Input data below:

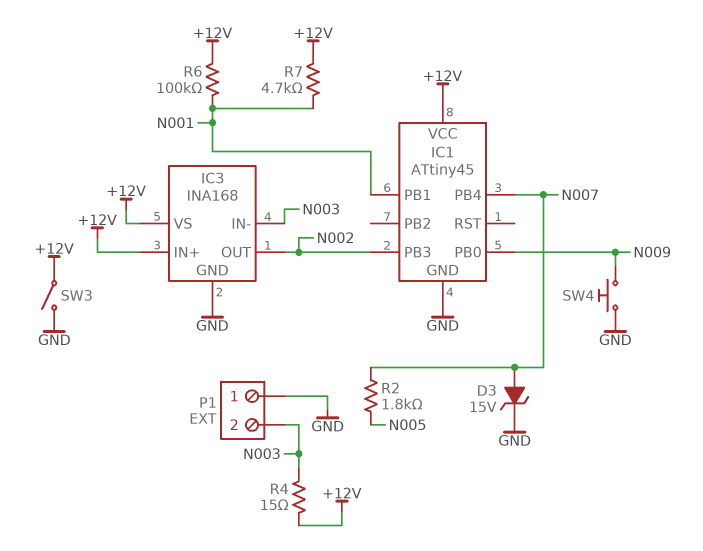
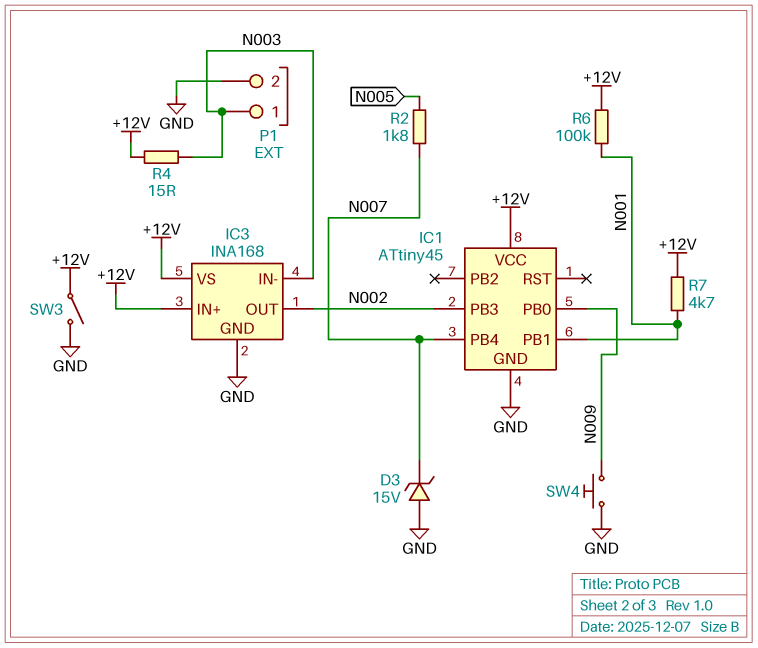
D3: zener 15V (A N007, K GND) -> zener 15V (A GND, K N007)
P1 pin 1: GND -> N003
P1 pin 2: N003 -> GND

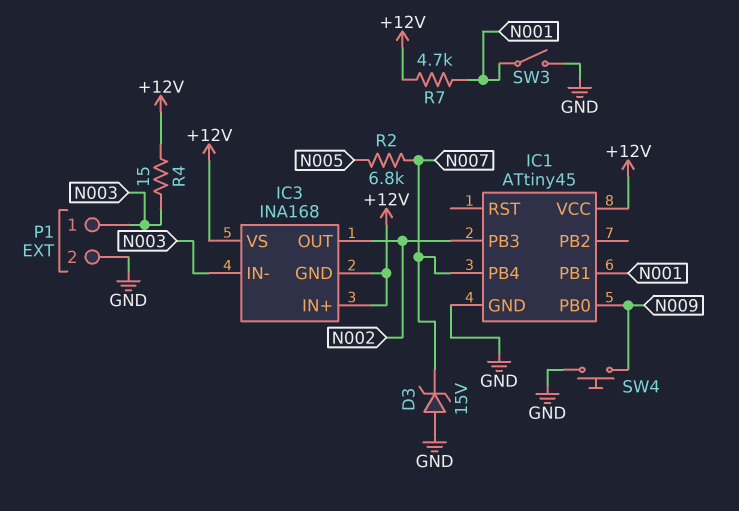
IC3 pin GND: GND -> +12V
R2: 1.8k (N005, N007) -> 6.8k (N005, N007)
R6: 100k (+12V, N001) -> none
SW3: switch (+12V, GND) -> switch (GND, N001)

End of Input data.

Work to be completed => Reproduce the lines from the line with "P1 pin 2: N003 -> GND" through the last line of the entries exactly, including both ends and excluding pictures.

Exercise answer =>
P1 pin 2: N003 -> GND

IC3 pin GND: GND -> +12V
R2: 1.8k (N005, N007) -> 6.8k (N005, N007)
R6: 100k (+12V, N001) -> none
SW3: switch (+12V, GND) -> switch (GND, N001)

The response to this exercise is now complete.